> _EXERCISE AIM_
Extract exactly and only the lines from the one containing "IC1 pin OSC2: none -> LAMP" through the end of the entries below. Pictures should not appear in the copy.

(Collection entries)
────
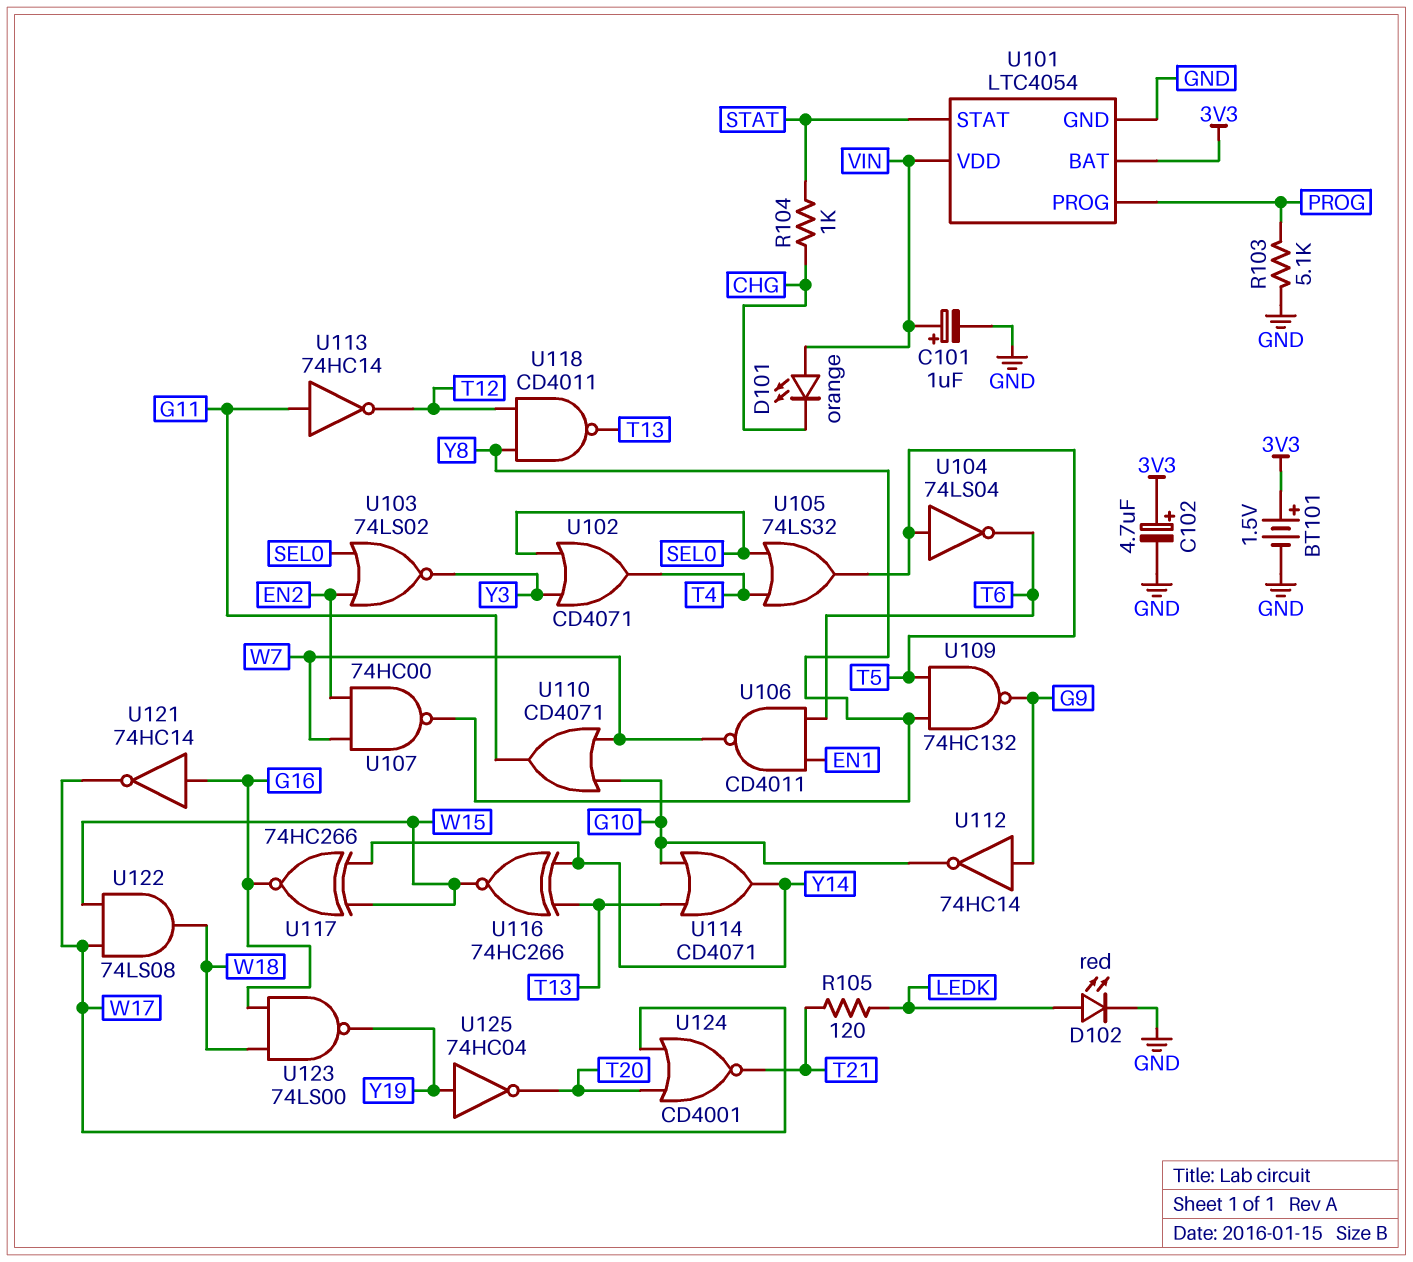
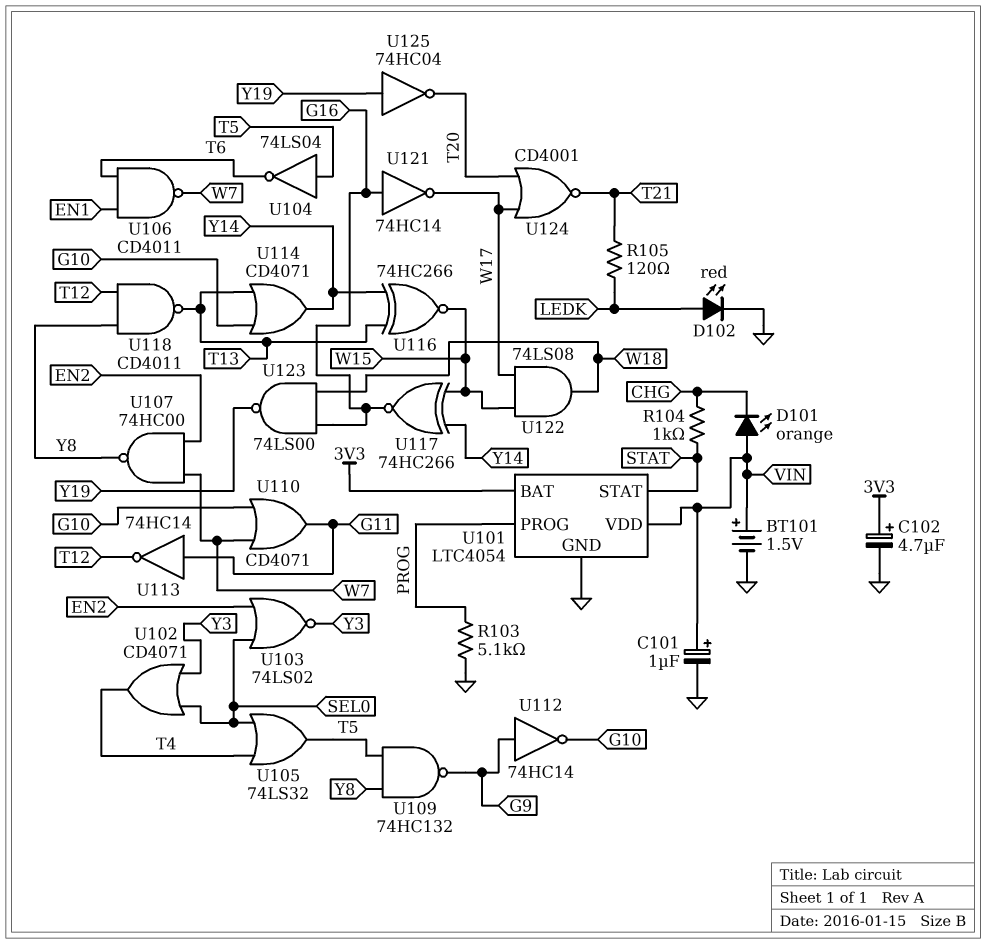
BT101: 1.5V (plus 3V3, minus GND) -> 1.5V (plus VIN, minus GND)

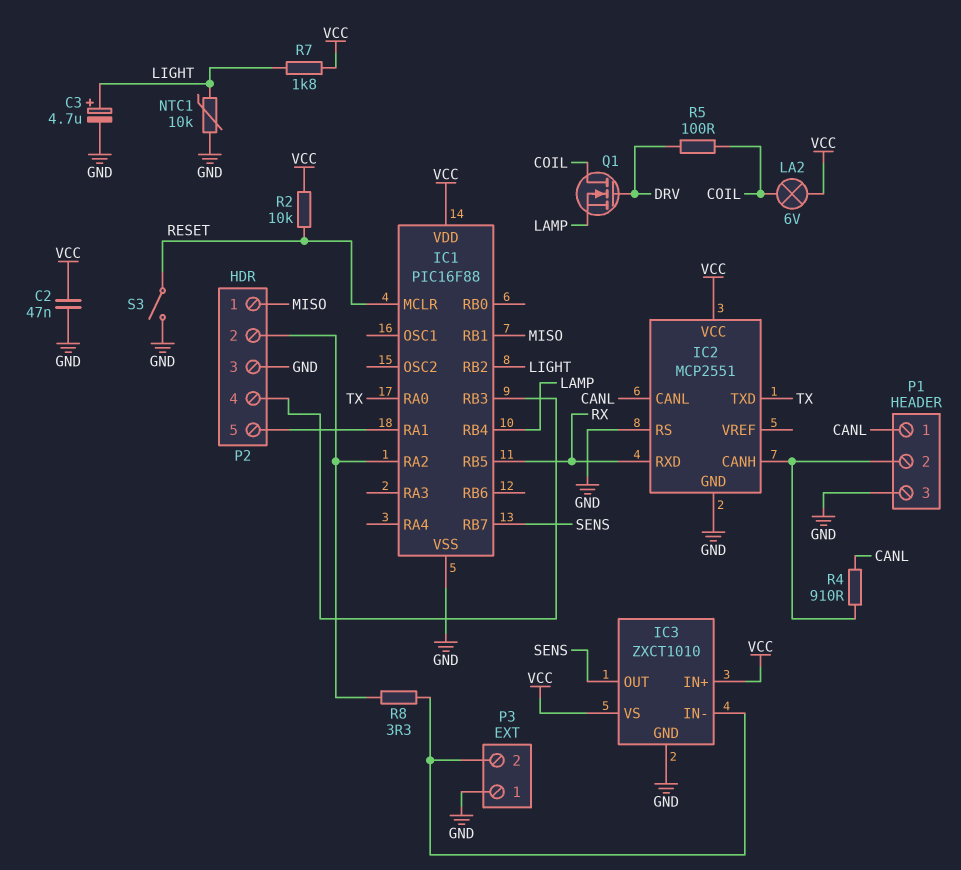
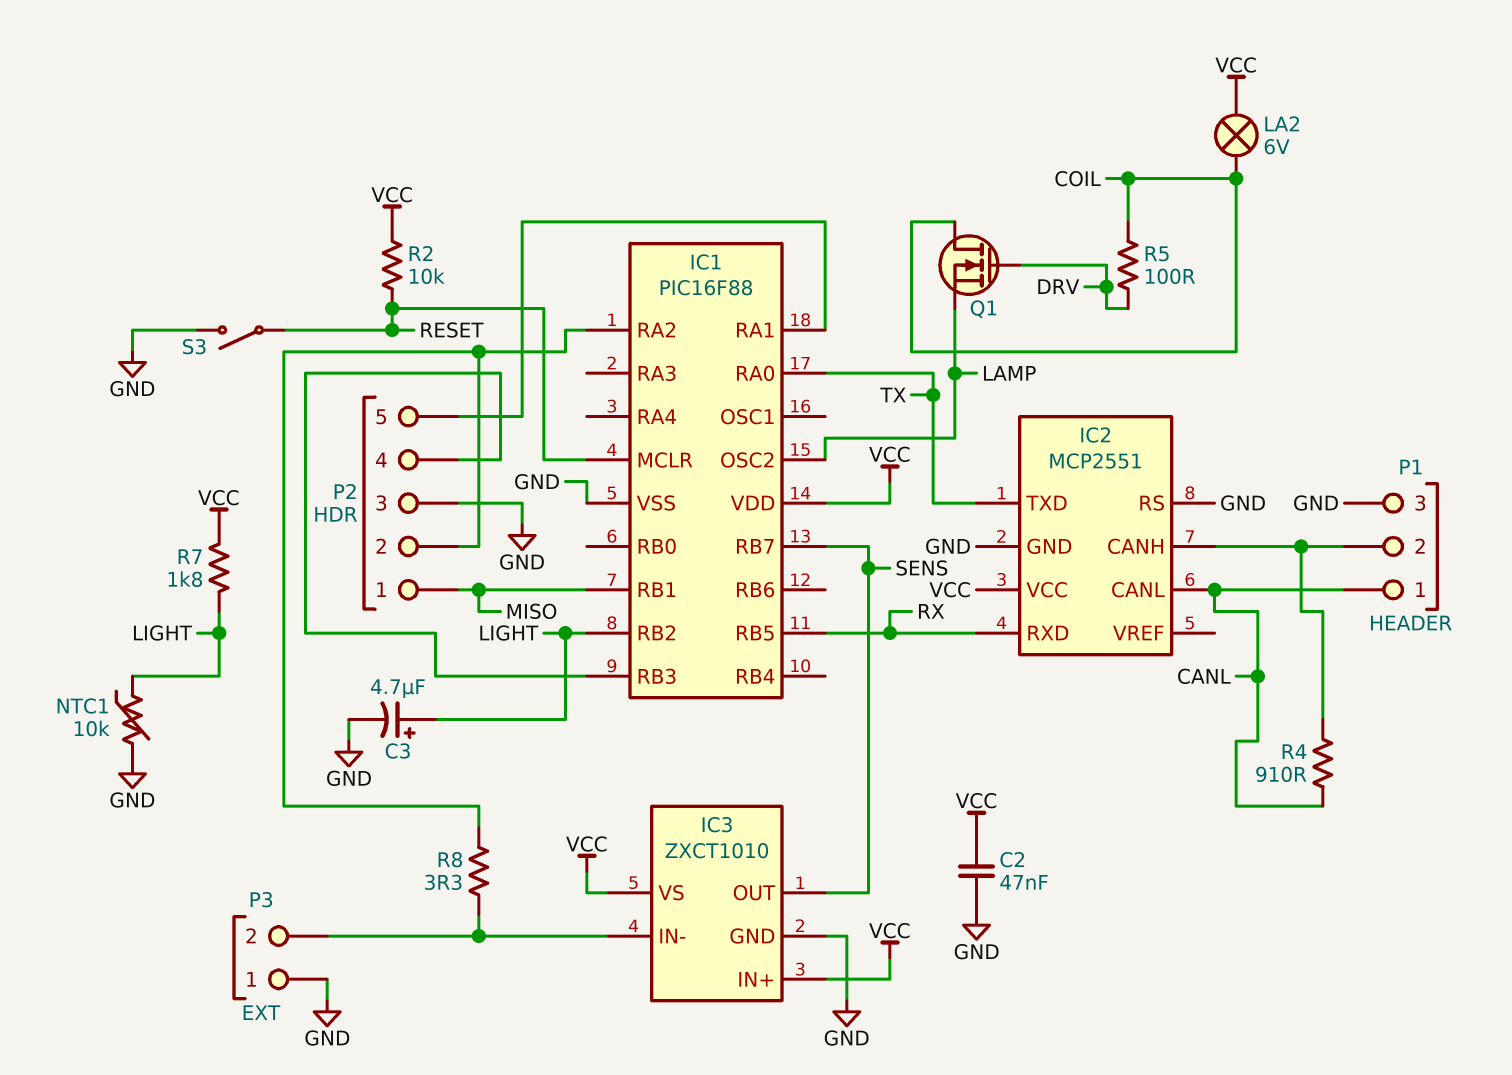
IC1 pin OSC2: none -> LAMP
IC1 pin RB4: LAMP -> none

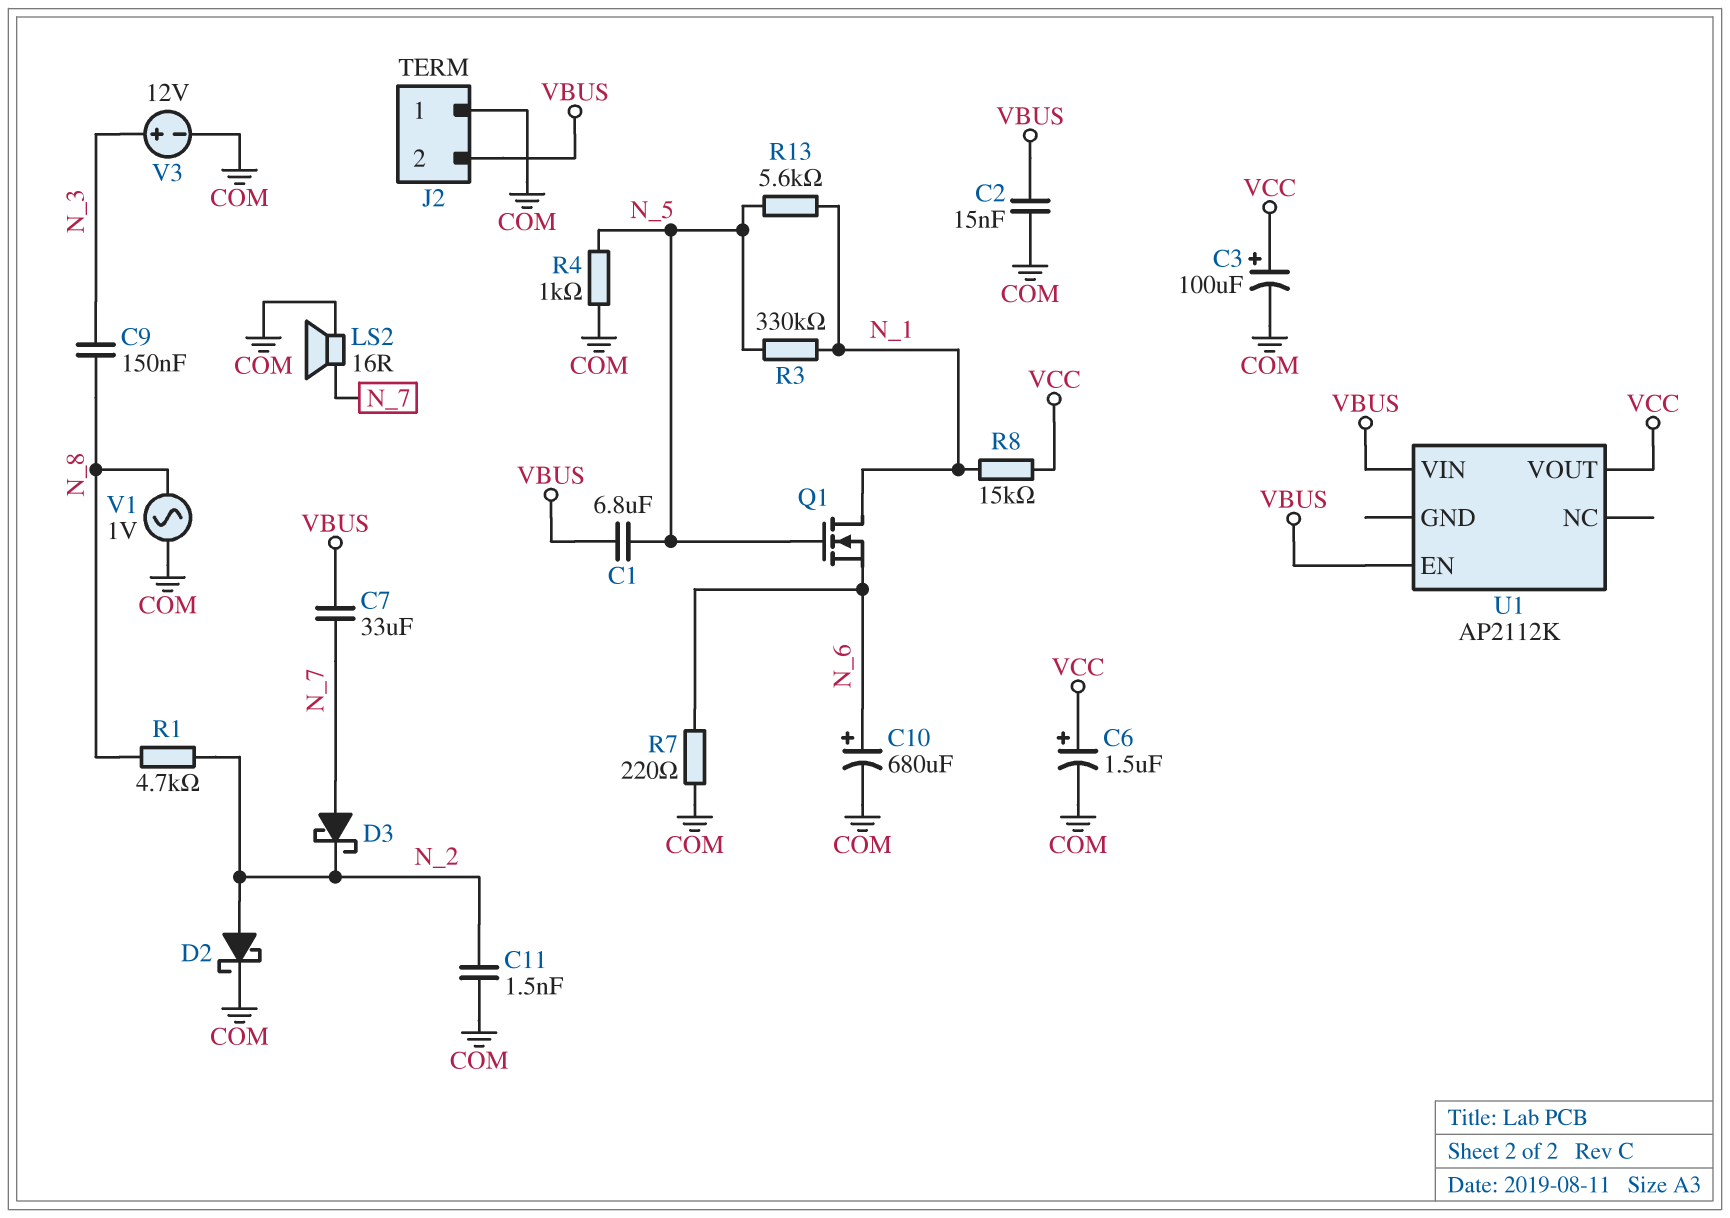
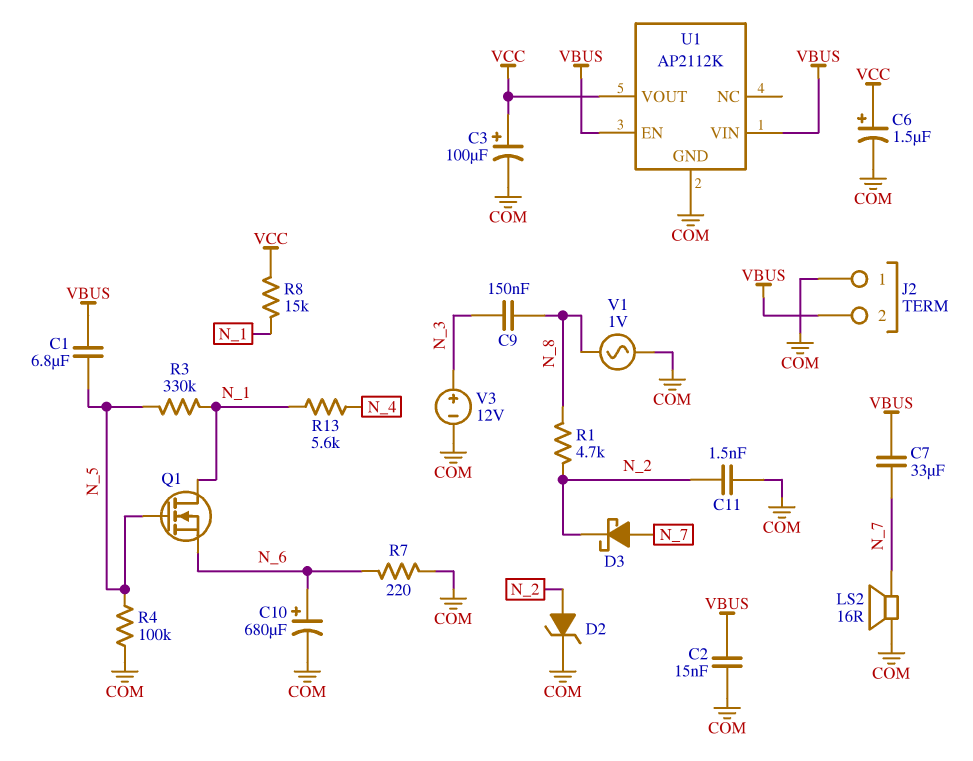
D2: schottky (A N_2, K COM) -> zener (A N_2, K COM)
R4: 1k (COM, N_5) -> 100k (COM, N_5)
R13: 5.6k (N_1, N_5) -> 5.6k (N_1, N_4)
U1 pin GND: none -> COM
────
> _TASK ANSWER_
IC1 pin OSC2: none -> LAMP
IC1 pin RB4: LAMP -> none

D2: schottky (A N_2, K COM) -> zener (A N_2, K COM)
R4: 1k (COM, N_5) -> 100k (COM, N_5)
R13: 5.6k (N_1, N_5) -> 5.6k (N_1, N_4)
U1 pin GND: none -> COM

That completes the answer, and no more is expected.